#### What you should do
Return the following records verbatim.

#### Given information
____________

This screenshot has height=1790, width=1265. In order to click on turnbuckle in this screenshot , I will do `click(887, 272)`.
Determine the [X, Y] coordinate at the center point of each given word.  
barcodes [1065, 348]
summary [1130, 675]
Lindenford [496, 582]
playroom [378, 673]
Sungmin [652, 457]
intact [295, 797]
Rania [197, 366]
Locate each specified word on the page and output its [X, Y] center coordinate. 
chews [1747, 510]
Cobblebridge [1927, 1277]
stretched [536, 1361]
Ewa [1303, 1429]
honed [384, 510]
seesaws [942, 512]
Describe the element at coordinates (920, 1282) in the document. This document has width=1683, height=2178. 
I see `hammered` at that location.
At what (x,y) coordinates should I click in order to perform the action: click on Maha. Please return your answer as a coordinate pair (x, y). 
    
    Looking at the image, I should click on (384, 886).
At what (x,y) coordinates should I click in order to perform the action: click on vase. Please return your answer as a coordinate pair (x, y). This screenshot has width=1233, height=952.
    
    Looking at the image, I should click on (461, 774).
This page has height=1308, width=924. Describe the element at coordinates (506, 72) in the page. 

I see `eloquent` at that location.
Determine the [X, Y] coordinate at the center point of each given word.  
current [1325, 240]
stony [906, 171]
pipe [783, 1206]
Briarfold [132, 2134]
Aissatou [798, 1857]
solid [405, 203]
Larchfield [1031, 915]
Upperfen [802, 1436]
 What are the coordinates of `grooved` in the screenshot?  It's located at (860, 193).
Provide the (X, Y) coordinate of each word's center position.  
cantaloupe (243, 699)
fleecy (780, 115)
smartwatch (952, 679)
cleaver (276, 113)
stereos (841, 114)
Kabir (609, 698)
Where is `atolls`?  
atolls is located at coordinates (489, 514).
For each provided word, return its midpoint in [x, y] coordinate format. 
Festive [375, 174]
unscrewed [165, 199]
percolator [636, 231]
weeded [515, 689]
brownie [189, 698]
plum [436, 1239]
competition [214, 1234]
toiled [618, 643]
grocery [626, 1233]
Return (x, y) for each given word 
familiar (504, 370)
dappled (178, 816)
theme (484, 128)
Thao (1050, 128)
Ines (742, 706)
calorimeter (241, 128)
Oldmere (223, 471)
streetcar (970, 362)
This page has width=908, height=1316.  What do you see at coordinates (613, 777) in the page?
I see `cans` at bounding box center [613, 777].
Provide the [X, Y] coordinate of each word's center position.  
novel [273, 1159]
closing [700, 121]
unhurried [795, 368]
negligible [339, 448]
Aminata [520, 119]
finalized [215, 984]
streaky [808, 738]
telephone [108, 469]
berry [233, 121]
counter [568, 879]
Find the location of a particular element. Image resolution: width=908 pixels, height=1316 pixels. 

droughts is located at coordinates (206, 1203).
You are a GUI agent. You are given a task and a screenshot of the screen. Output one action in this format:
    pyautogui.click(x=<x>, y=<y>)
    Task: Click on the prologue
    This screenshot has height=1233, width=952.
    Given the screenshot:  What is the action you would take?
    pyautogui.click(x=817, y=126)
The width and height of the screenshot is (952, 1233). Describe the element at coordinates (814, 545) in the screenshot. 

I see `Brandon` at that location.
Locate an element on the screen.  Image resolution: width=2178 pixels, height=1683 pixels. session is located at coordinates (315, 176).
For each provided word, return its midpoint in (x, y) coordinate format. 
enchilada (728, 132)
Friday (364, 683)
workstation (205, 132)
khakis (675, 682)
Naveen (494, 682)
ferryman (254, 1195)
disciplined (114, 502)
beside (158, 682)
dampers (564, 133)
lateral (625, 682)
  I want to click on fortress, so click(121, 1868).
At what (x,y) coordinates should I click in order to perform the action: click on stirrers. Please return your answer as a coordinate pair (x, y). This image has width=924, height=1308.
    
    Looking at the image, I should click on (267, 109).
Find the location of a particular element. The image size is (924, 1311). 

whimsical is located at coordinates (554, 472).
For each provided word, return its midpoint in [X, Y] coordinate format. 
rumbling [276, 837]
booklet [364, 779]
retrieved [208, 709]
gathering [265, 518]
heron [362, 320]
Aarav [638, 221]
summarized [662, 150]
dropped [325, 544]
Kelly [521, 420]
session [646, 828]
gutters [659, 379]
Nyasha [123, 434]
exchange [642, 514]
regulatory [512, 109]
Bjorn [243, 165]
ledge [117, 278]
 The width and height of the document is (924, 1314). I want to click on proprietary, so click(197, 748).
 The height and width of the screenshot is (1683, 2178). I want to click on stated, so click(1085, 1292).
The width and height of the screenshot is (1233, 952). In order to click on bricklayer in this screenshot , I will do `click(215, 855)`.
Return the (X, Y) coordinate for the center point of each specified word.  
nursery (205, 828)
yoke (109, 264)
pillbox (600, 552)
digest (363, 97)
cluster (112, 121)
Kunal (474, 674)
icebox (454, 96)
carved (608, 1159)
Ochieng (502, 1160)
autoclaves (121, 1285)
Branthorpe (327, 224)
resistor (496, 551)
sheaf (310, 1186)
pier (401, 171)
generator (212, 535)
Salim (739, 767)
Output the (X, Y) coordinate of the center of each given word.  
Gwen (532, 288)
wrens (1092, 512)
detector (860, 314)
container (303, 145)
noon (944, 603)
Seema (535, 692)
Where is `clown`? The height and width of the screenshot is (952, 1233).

____________

#### Exercise solution
This screenshot has height=1790, width=1265. In order to click on turnbuckle in this screenshot , I will do `click(887, 272)`.
Determine the [X, Y] coordinate at the center point of each given word.  
barcodes [1065, 348]
summary [1130, 675]
Lindenford [496, 582]
playroom [378, 673]
Sungmin [652, 457]
intact [295, 797]
Rania [197, 366]
Locate each specified word on the page and output its [X, Y] center coordinate. 
chews [1747, 510]
Cobblebridge [1927, 1277]
stretched [536, 1361]
Ewa [1303, 1429]
honed [384, 510]
seesaws [942, 512]
Describe the element at coordinates (920, 1282) in the document. This document has width=1683, height=2178. 
I see `hammered` at that location.
At what (x,y) coordinates should I click in order to perform the action: click on Maha. Please return your answer as a coordinate pair (x, y). 
    
    Looking at the image, I should click on (384, 886).
At what (x,y) coordinates should I click in order to perform the action: click on vase. Please return your answer as a coordinate pair (x, y). This screenshot has width=1233, height=952.
    
    Looking at the image, I should click on (461, 774).
This page has height=1308, width=924. Describe the element at coordinates (506, 72) in the page. 

I see `eloquent` at that location.
Determine the [X, Y] coordinate at the center point of each given word.  
current [1325, 240]
stony [906, 171]
pipe [783, 1206]
Briarfold [132, 2134]
Aissatou [798, 1857]
solid [405, 203]
Larchfield [1031, 915]
Upperfen [802, 1436]
 What are the coordinates of `grooved` in the screenshot?  It's located at (860, 193).
Provide the (X, Y) coordinate of each word's center position.  
cantaloupe (243, 699)
fleecy (780, 115)
smartwatch (952, 679)
cleaver (276, 113)
stereos (841, 114)
Kabir (609, 698)
Where is `atolls`?  
atolls is located at coordinates (489, 514).
For each provided word, return its midpoint in [x, y] coordinate format. 
Festive [375, 174]
unscrewed [165, 199]
percolator [636, 231]
weeded [515, 689]
brownie [189, 698]
plum [436, 1239]
competition [214, 1234]
toiled [618, 643]
grocery [626, 1233]
Return (x, y) for each given word 
familiar (504, 370)
dappled (178, 816)
theme (484, 128)
Thao (1050, 128)
Ines (742, 706)
calorimeter (241, 128)
Oldmere (223, 471)
streetcar (970, 362)
This page has width=908, height=1316.  What do you see at coordinates (613, 777) in the page?
I see `cans` at bounding box center [613, 777].
Provide the [X, Y] coordinate of each word's center position.  
novel [273, 1159]
closing [700, 121]
unhurried [795, 368]
negligible [339, 448]
Aminata [520, 119]
finalized [215, 984]
streaky [808, 738]
telephone [108, 469]
berry [233, 121]
counter [568, 879]
Find the location of a particular element. Image resolution: width=908 pixels, height=1316 pixels. 

droughts is located at coordinates (206, 1203).
You are a GUI agent. You are given a task and a screenshot of the screen. Output one action in this format:
    pyautogui.click(x=<x>, y=<y>)
    Task: Click on the prologue
    This screenshot has height=1233, width=952.
    Given the screenshot:  What is the action you would take?
    pyautogui.click(x=817, y=126)
The width and height of the screenshot is (952, 1233). Describe the element at coordinates (814, 545) in the screenshot. 

I see `Brandon` at that location.
Locate an element on the screen.  Image resolution: width=2178 pixels, height=1683 pixels. session is located at coordinates (315, 176).
For each provided word, return its midpoint in (x, y) coordinate format. 
enchilada (728, 132)
Friday (364, 683)
workstation (205, 132)
khakis (675, 682)
Naveen (494, 682)
ferryman (254, 1195)
disciplined (114, 502)
beside (158, 682)
dampers (564, 133)
lateral (625, 682)
  I want to click on fortress, so click(121, 1868).
At what (x,y) coordinates should I click in order to perform the action: click on stirrers. Please return your answer as a coordinate pair (x, y). This image has width=924, height=1308.
    
    Looking at the image, I should click on (267, 109).
Find the location of a particular element. The image size is (924, 1311). 

whimsical is located at coordinates (554, 472).
For each provided word, return its midpoint in [X, Y] coordinate format. 
rumbling [276, 837]
booklet [364, 779]
retrieved [208, 709]
gathering [265, 518]
heron [362, 320]
Aarav [638, 221]
summarized [662, 150]
dropped [325, 544]
Kelly [521, 420]
session [646, 828]
gutters [659, 379]
Nyasha [123, 434]
exchange [642, 514]
regulatory [512, 109]
Bjorn [243, 165]
ledge [117, 278]
 The width and height of the document is (924, 1314). I want to click on proprietary, so click(197, 748).
 The height and width of the screenshot is (1683, 2178). I want to click on stated, so click(1085, 1292).
The width and height of the screenshot is (1233, 952). In order to click on bricklayer in this screenshot , I will do `click(215, 855)`.
Return the (X, Y) coordinate for the center point of each specified word.  
nursery (205, 828)
yoke (109, 264)
pillbox (600, 552)
digest (363, 97)
cluster (112, 121)
Kunal (474, 674)
icebox (454, 96)
carved (608, 1159)
Ochieng (502, 1160)
autoclaves (121, 1285)
Branthorpe (327, 224)
resistor (496, 551)
sheaf (310, 1186)
pier (401, 171)
generator (212, 535)
Salim (739, 767)
Output the (X, Y) coordinate of the center of each given word.  
Gwen (532, 288)
wrens (1092, 512)
detector (860, 314)
container (303, 145)
noon (944, 603)
Seema (535, 692)
Where is `clown`? The height and width of the screenshot is (952, 1233).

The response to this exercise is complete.